== What this task involves ==
Output only the stretch of the listing that starts at the line containing "camera: 25 degrees right, 5 degrees down" and ends at the line containing "(517, 481) = (390, 556): none -> yellow pear", reproduced exactly with both ends.

== Available data ==
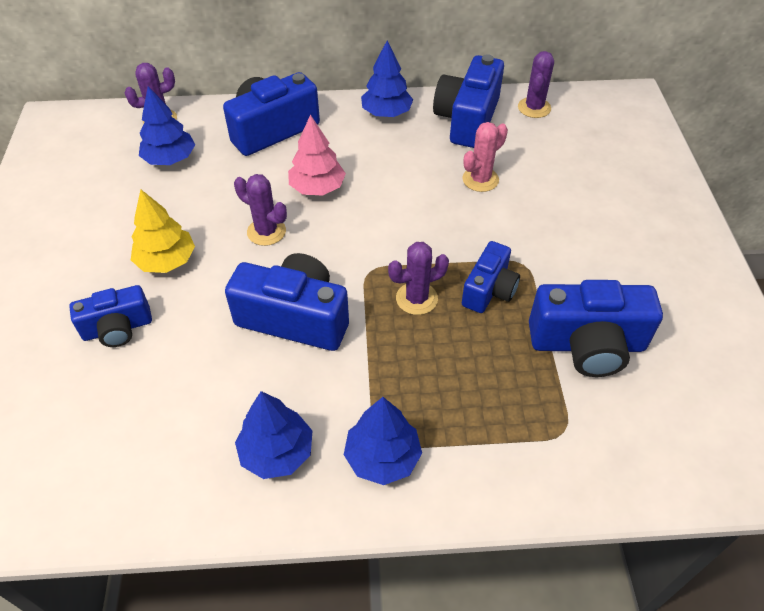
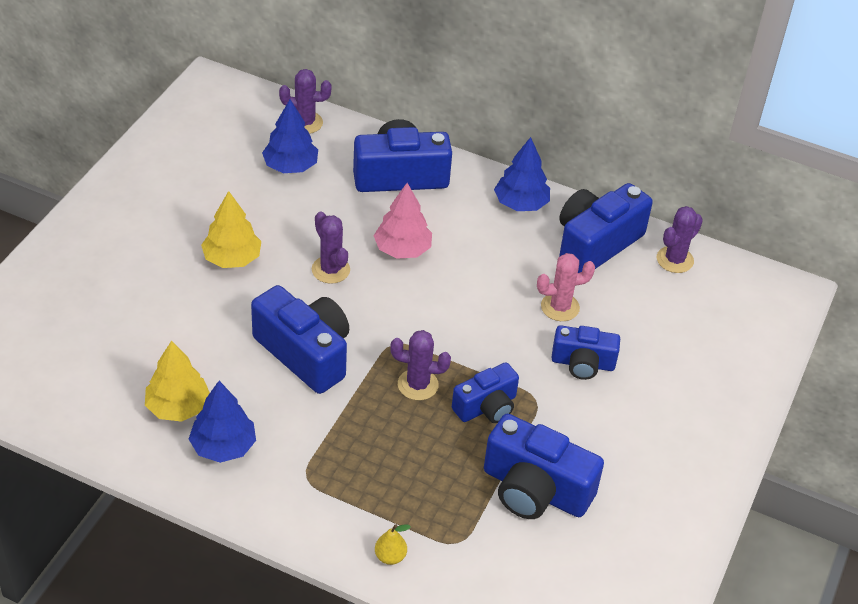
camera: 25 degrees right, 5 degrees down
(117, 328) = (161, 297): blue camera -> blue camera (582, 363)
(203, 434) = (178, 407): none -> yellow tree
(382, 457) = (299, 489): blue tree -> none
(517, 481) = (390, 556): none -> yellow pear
==
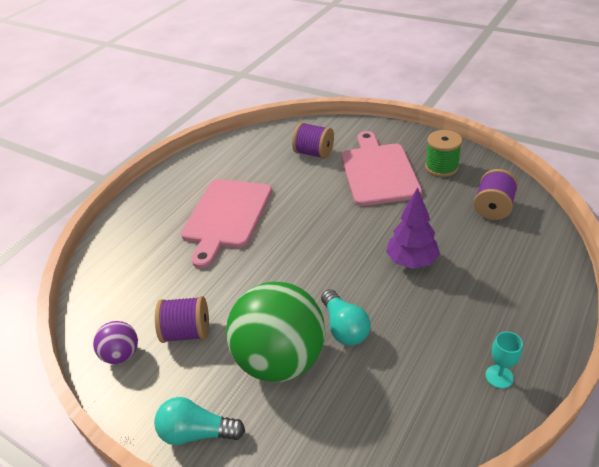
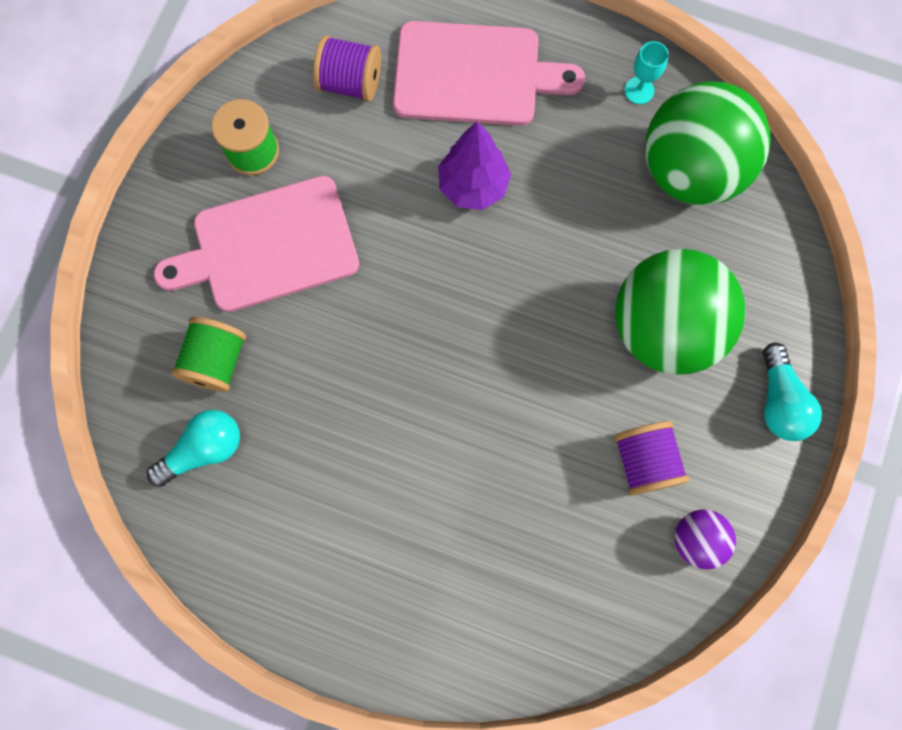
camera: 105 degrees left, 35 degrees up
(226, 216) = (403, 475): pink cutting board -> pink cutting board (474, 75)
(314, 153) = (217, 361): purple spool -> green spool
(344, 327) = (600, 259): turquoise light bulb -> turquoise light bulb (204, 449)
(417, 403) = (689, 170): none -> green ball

== Task solution ==
camera: 25 degrees right, 5 degrees down
(117, 328) = (161, 297): blue camera -> blue camera (582, 363)
(203, 434) = (178, 407): none -> yellow tree
(382, 457) = (299, 489): blue tree -> none
(517, 481) = (390, 556): none -> yellow pear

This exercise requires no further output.